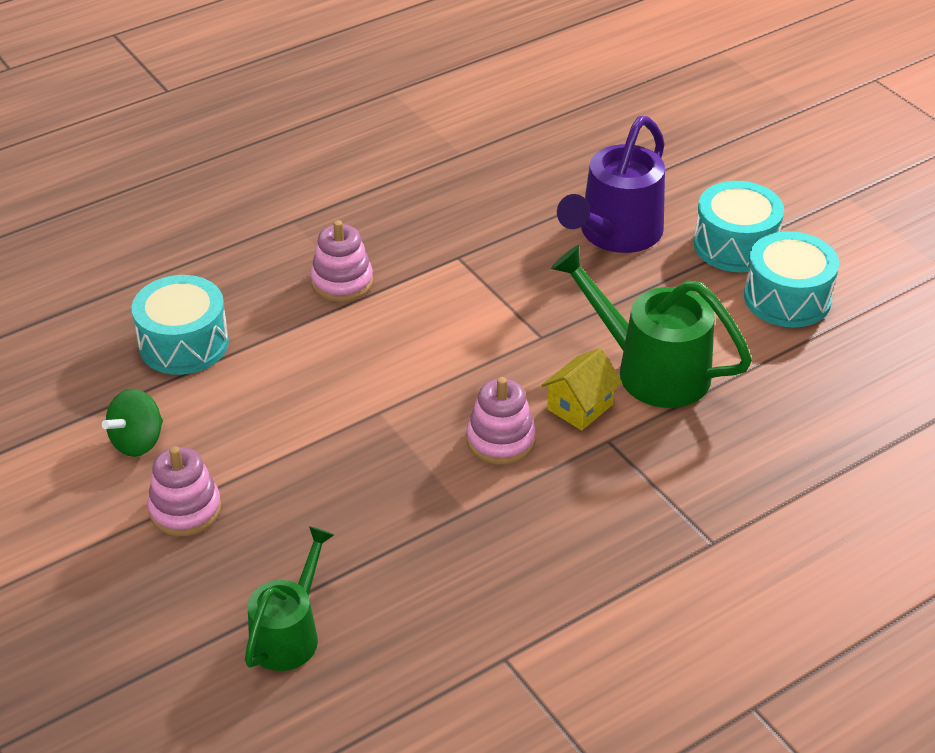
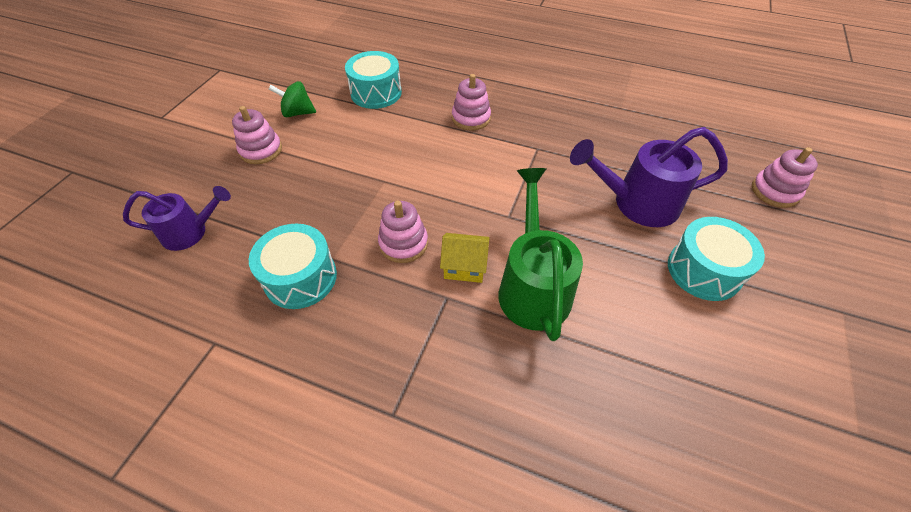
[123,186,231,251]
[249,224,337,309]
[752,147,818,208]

--

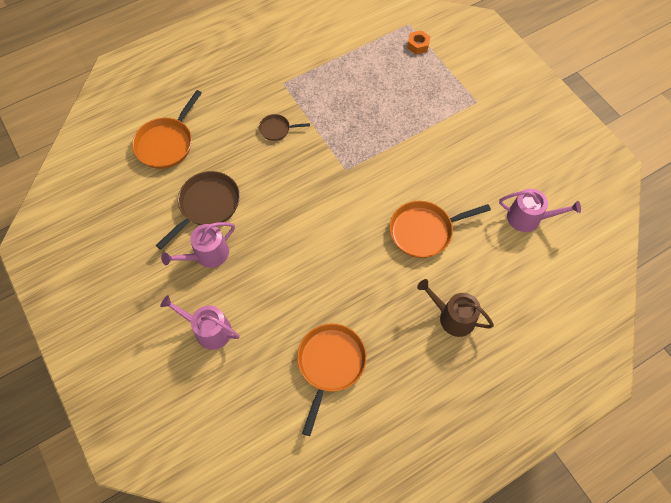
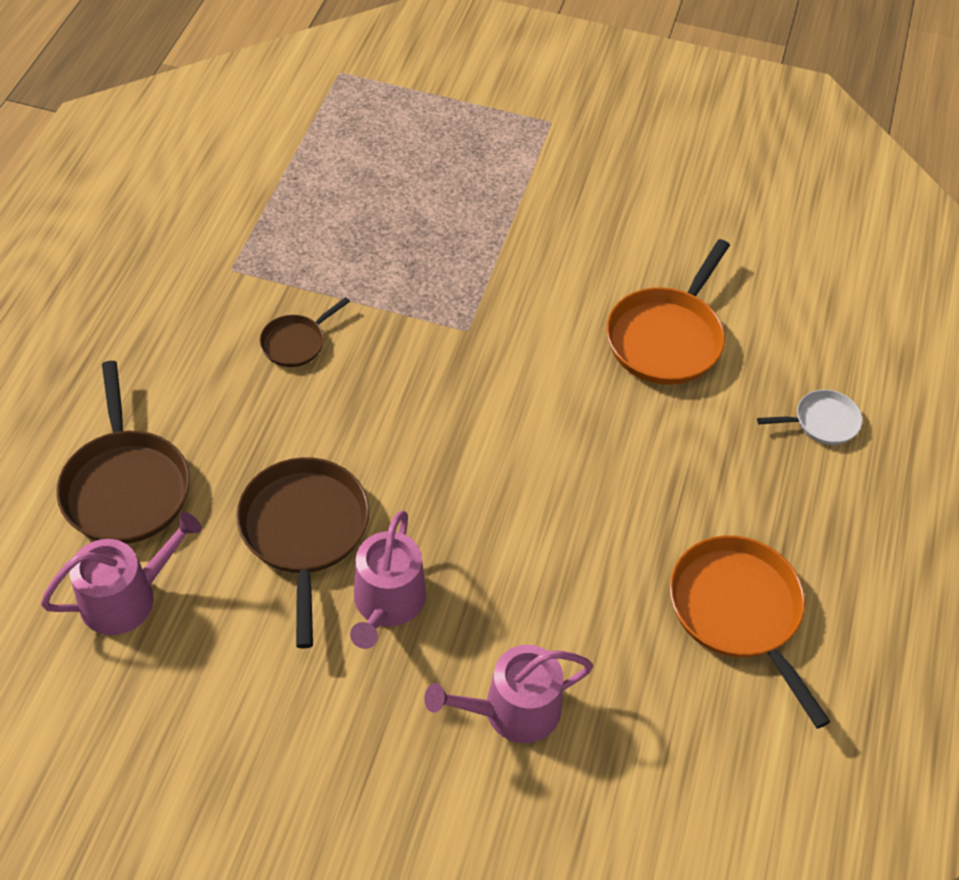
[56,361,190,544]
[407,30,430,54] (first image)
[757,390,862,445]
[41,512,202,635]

> **Exercise aim**
Look above for the line containing "[407,30,430,54] (first image)" and the line containing "[41,512,202,635]". Transcribe both, with the lines between them, exactly.

> **Response area**
[407,30,430,54] (first image)
[757,390,862,445]
[41,512,202,635]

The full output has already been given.